┌─ Working data

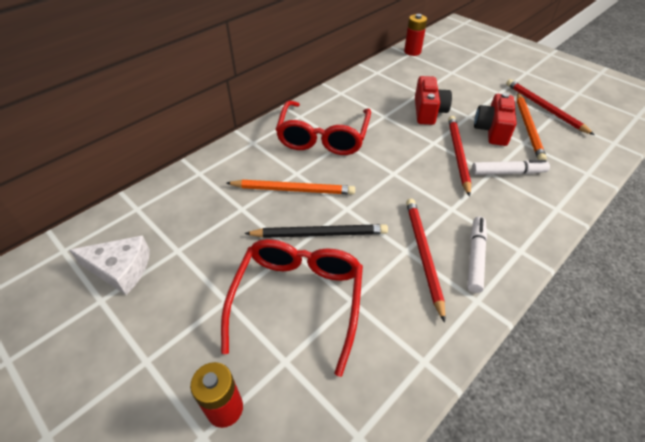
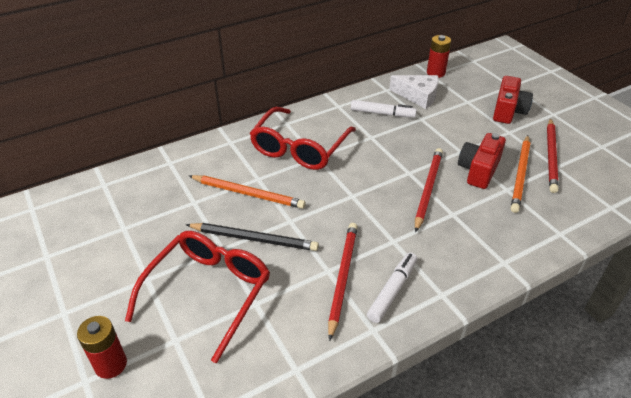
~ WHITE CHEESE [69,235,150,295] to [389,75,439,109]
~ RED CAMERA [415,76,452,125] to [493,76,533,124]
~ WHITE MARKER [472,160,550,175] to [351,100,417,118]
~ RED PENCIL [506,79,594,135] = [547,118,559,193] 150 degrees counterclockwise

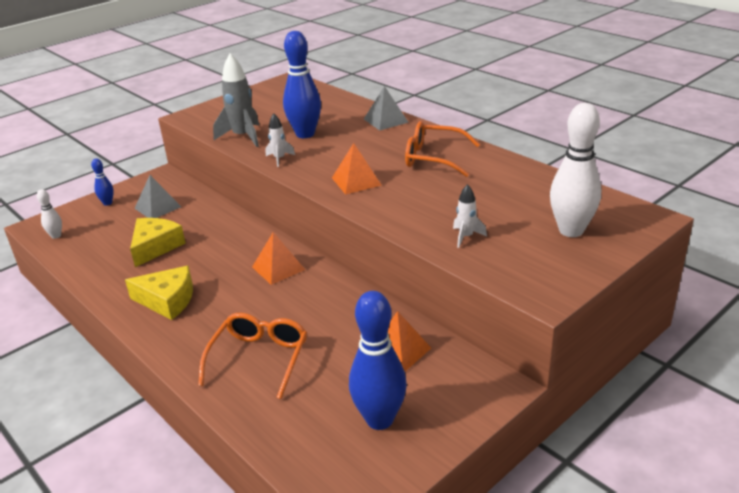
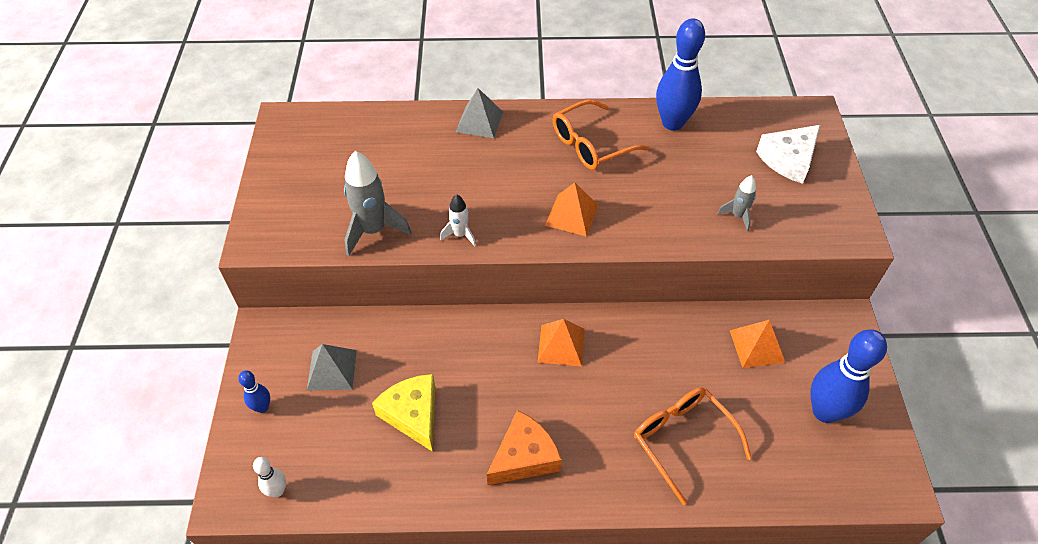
~ BLUE BOWLING PIN [283,31,321,138] to [656,18,705,131]
~ WHITE BOWLING PIN [550,103,601,237] to WHITE CHEESE [756,125,820,184]
~ YELLOW CHEESE [125,266,193,320] to ORANGE CHEESE [487,410,562,485]
~ WHITE ROCKET [453,184,487,248] to GREY ROCKET [718,175,756,231]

└─

Leaving every picture aside, repeat the listing exactly.

~ WHITE CHEESE [69,235,150,295] to [389,75,439,109]
~ RED CAMERA [415,76,452,125] to [493,76,533,124]
~ WHITE MARKER [472,160,550,175] to [351,100,417,118]
~ RED PENCIL [506,79,594,135] = [547,118,559,193] 150 degrees counterclockwise

~ BLUE BOWLING PIN [283,31,321,138] to [656,18,705,131]
~ WHITE BOWLING PIN [550,103,601,237] to WHITE CHEESE [756,125,820,184]
~ YELLOW CHEESE [125,266,193,320] to ORANGE CHEESE [487,410,562,485]
~ WHITE ROCKET [453,184,487,248] to GREY ROCKET [718,175,756,231]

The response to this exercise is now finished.